• **Records for the exercise**
________________

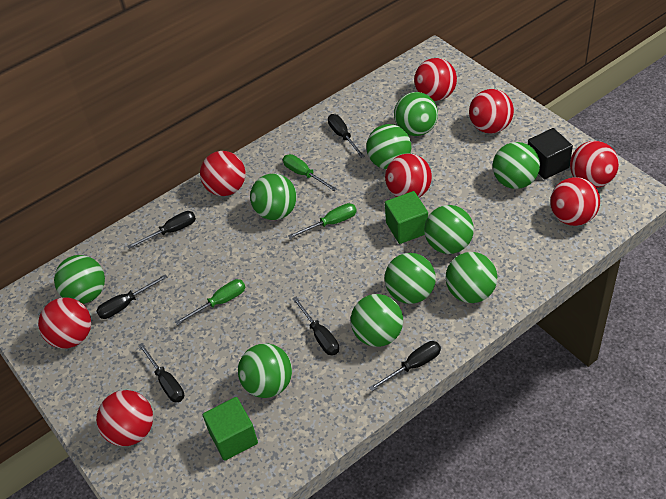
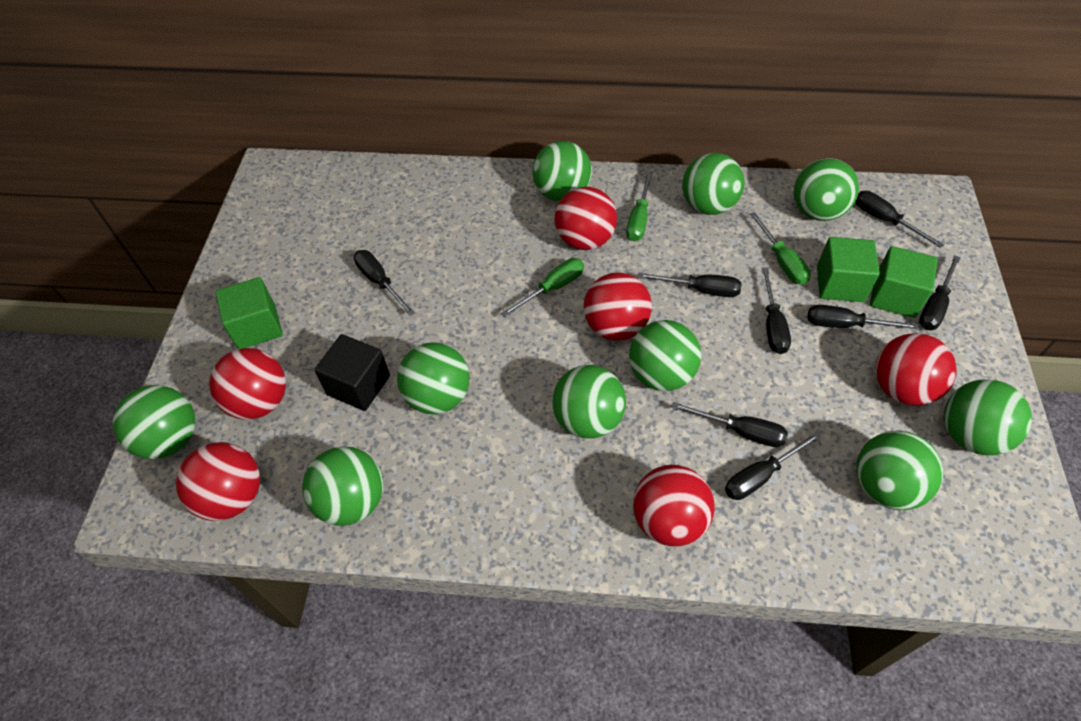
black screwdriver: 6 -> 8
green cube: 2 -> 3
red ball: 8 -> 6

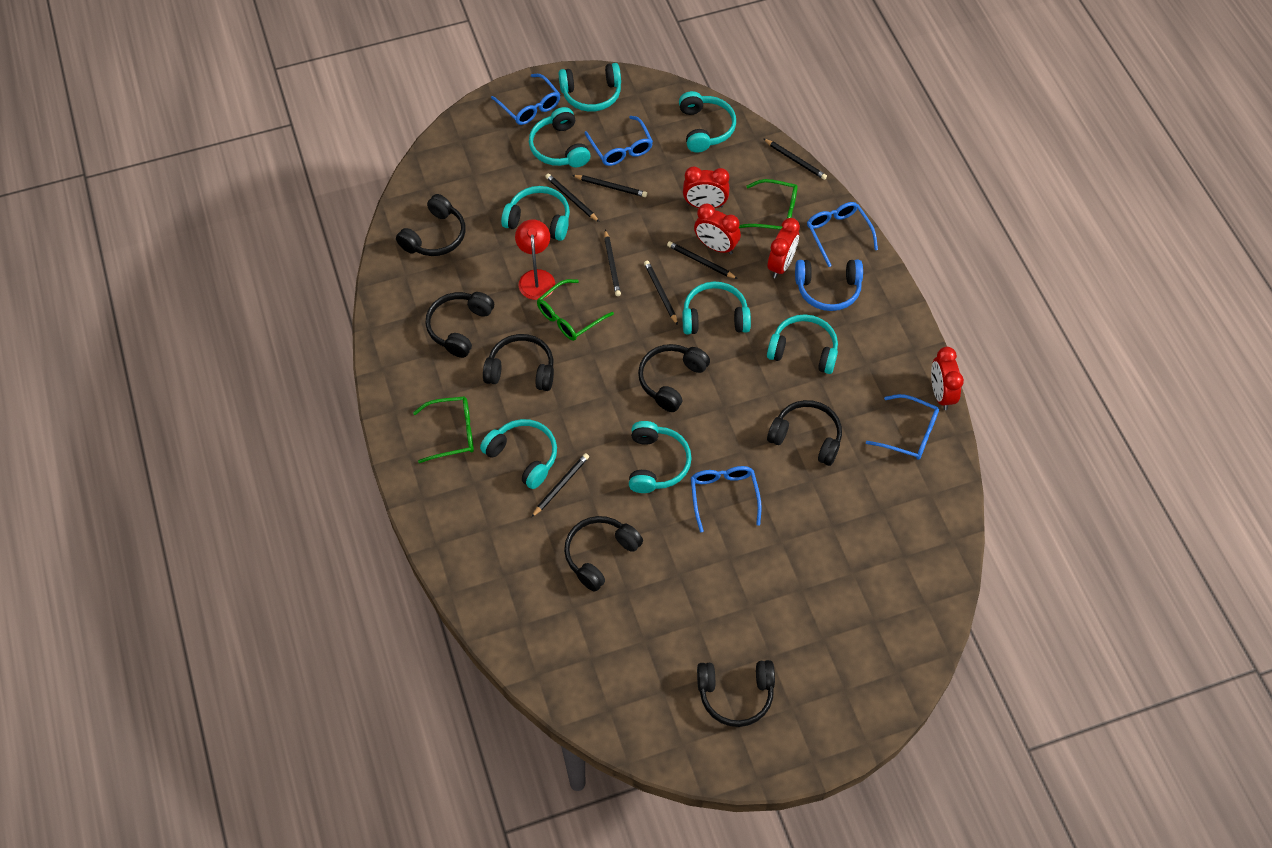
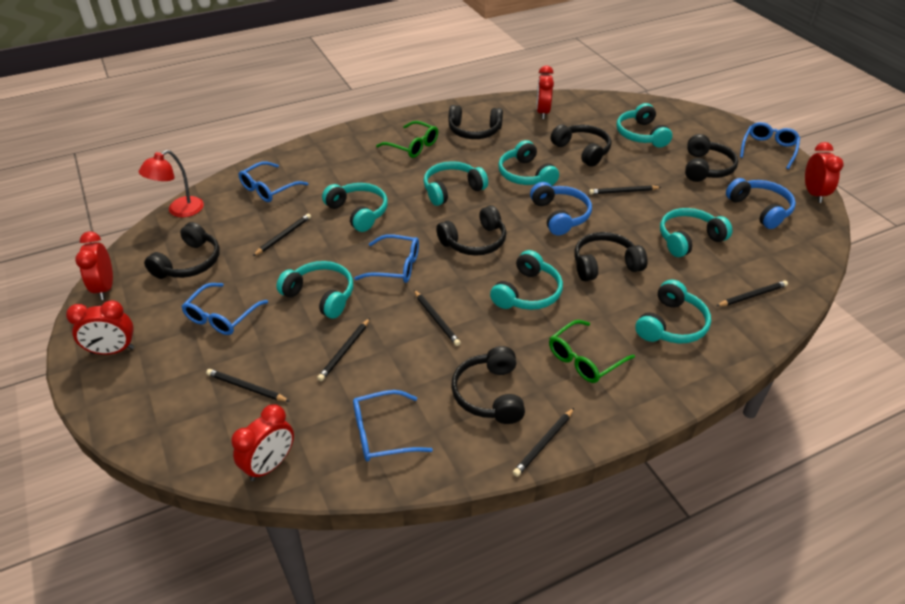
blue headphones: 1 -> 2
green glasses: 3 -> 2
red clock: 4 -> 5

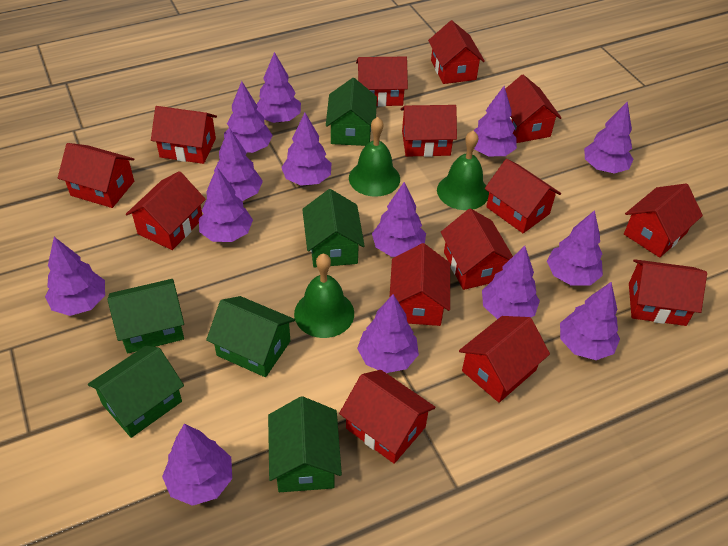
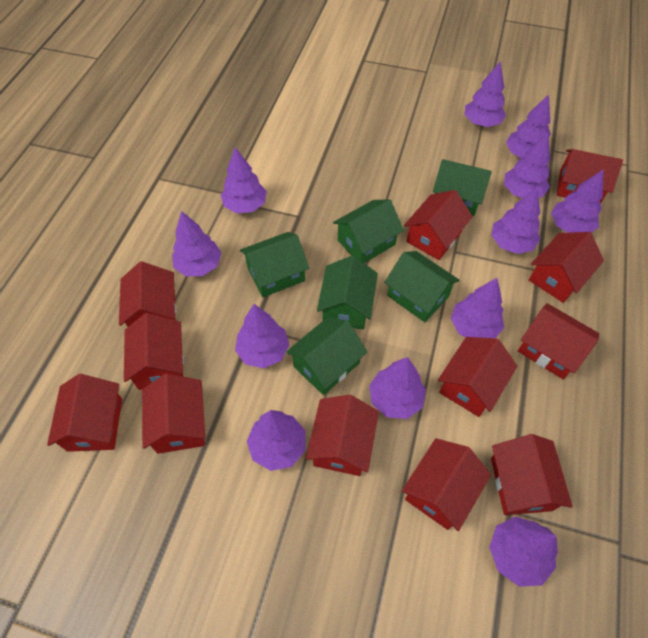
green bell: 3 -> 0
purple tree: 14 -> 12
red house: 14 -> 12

________________

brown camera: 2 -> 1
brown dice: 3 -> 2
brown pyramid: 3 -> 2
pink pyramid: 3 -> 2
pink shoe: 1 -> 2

________________

• **Problem to work on**
Reproduce exactly the lines above that run from the one with "blue headphones: 1 -> 2" to the one with "red house: 14 -> 12", both included, leaving pictures out.

• **Answer for this exercise**
blue headphones: 1 -> 2
green glasses: 3 -> 2
red clock: 4 -> 5

green bell: 3 -> 0
purple tree: 14 -> 12
red house: 14 -> 12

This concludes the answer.